(Data for review Opens)
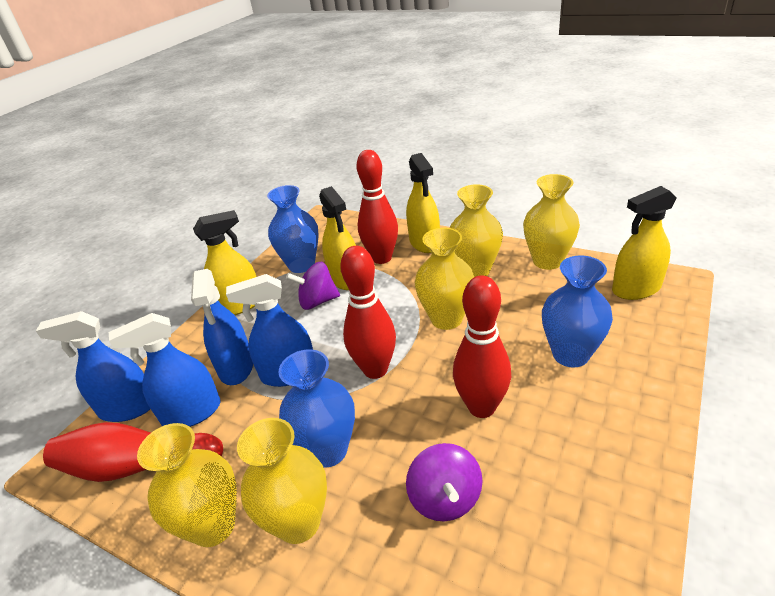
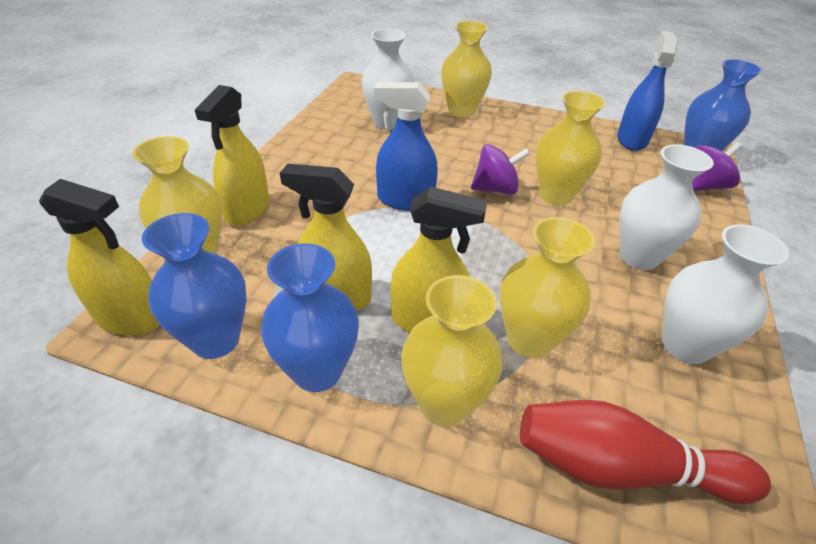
blue spray bottle: 4 -> 2
red bowling pin: 4 -> 1
white vase: 0 -> 3

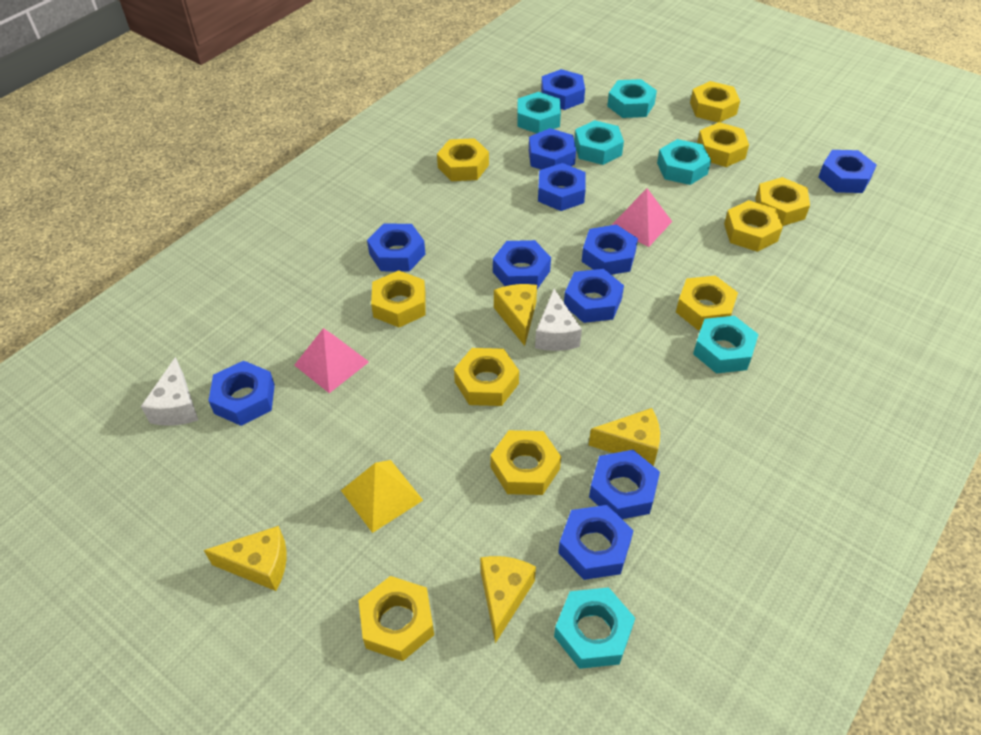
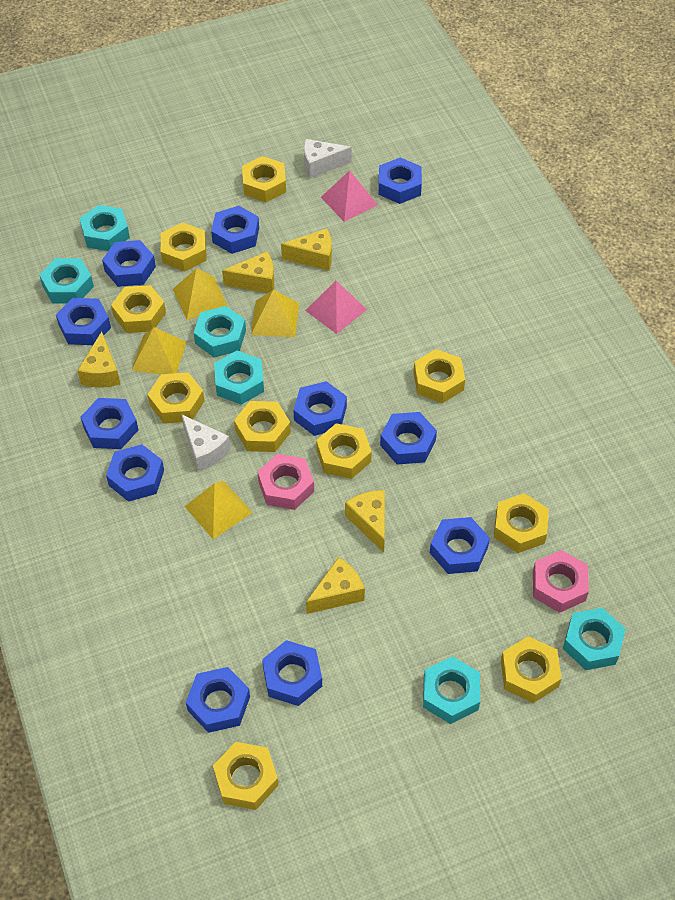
pink nut: 0 -> 2
yellow cheese: 4 -> 5
yellow pyramid: 1 -> 4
(Data for review Closes)
Copy out the data above exactly, except the pictures.

blue spray bottle: 4 -> 2
red bowling pin: 4 -> 1
white vase: 0 -> 3

pink nut: 0 -> 2
yellow cheese: 4 -> 5
yellow pyramid: 1 -> 4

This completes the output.